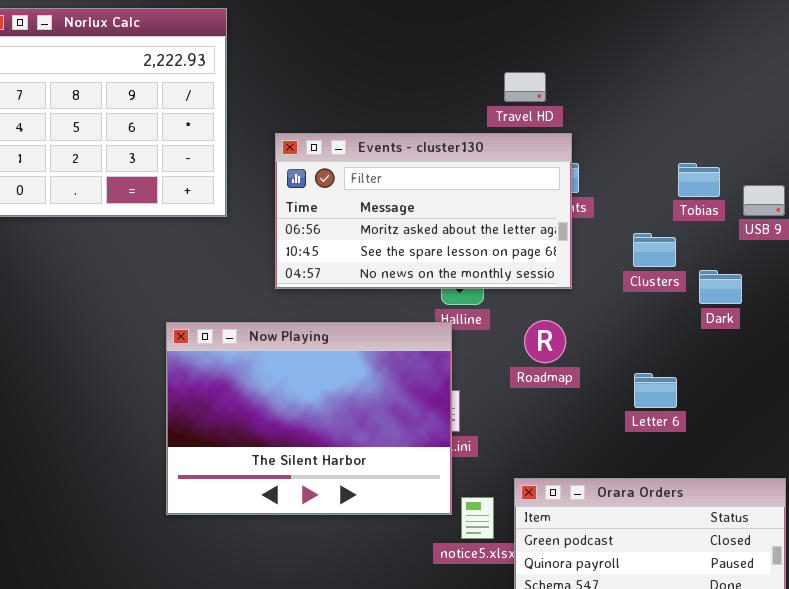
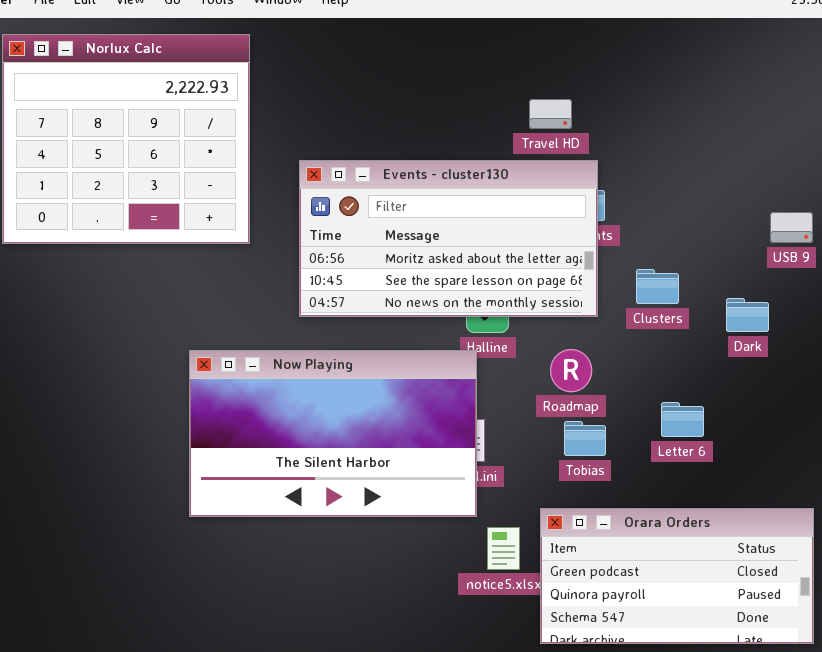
Tobias: [678,163,720,197] -> [564,421,606,456], moved
Clusters: [633,233,676,267] -> [636,269,679,304], moved
Now Playing: [166,322,452,515] -> [189,350,477,517], resized

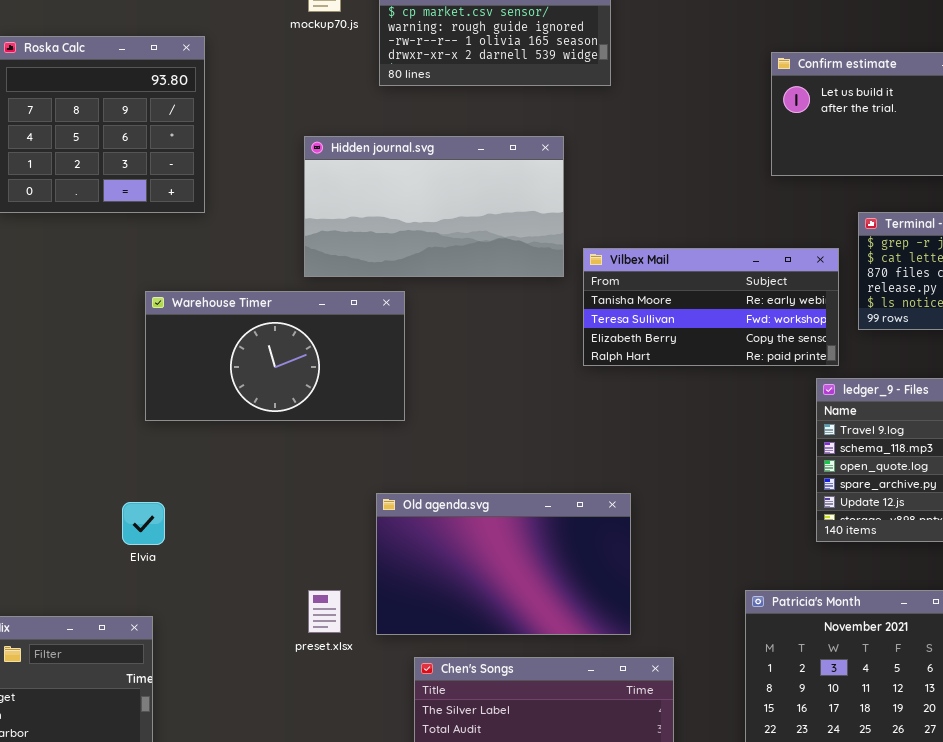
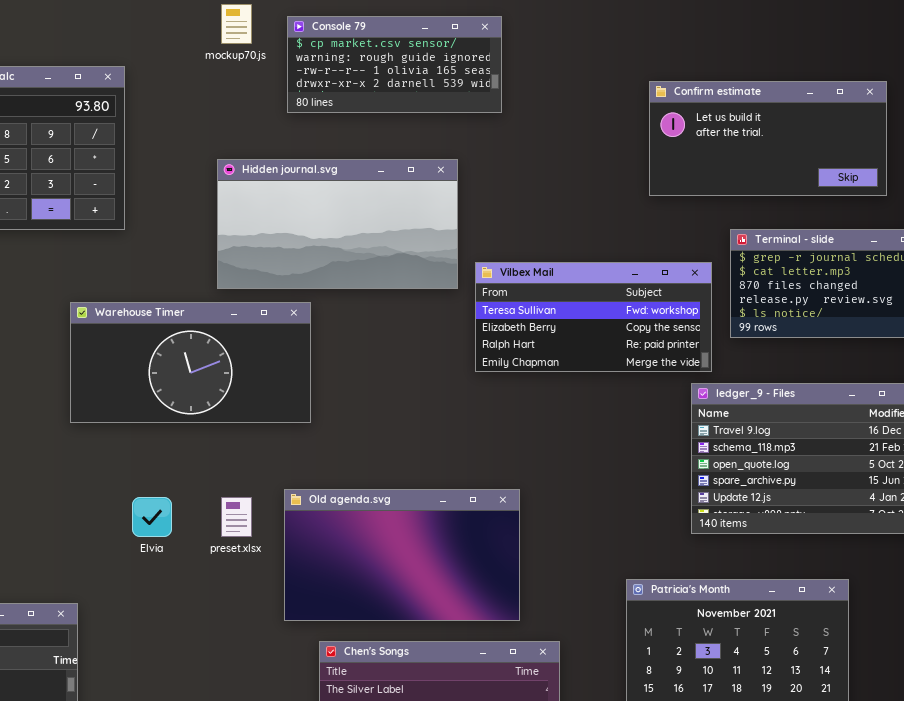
Vilbex Mail: [583,248,839,366] -> [475,262,712,372], scrolled down 1 row
Elvia: [122,502,165,545] -> [132,497,172,537], moved
preset.xlsx: [308,590,341,633] -> [221,497,252,537], moved

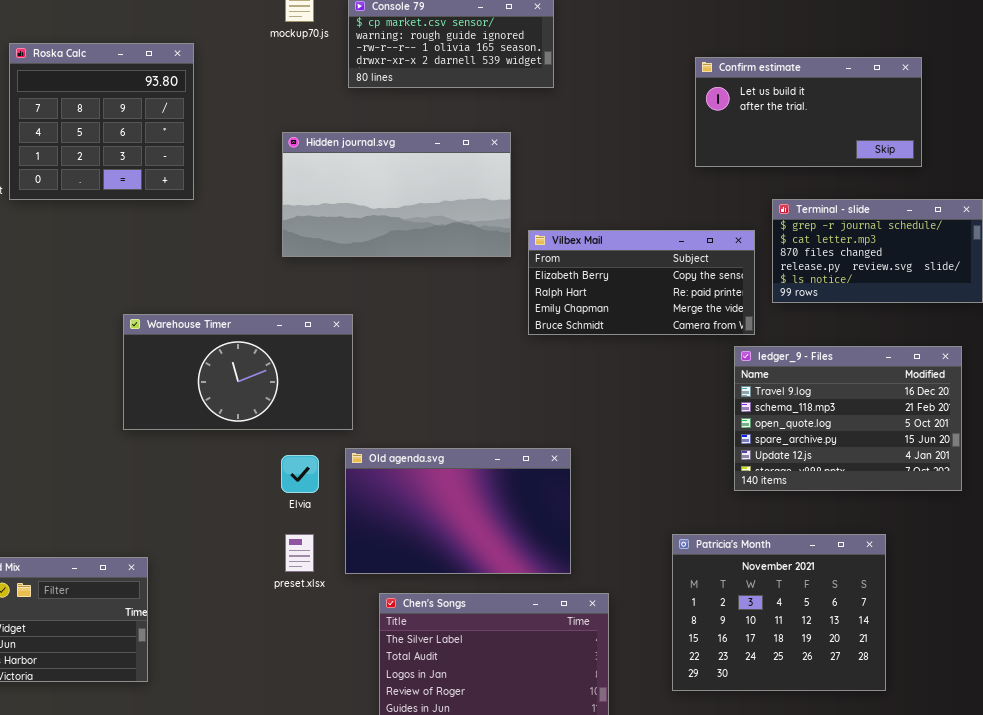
Vilbex Mail: [475,262,712,372] -> [528,230,755,335], scrolled down 1 row
Warehouse Timer: [70,302,311,423] -> [123,314,353,430], moved
Elvia: [132,497,172,537] -> [281,455,319,493], moved
preset.xlsx: [221,497,252,537] -> [285,534,314,572], moved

__Exercise objective__
Report the lines above that have the word "Vilbex" in them.

__Answer to the exercise__
Vilbex Mail: [583,248,839,366] -> [475,262,712,372], scrolled down 1 row
Vilbex Mail: [475,262,712,372] -> [528,230,755,335], scrolled down 1 row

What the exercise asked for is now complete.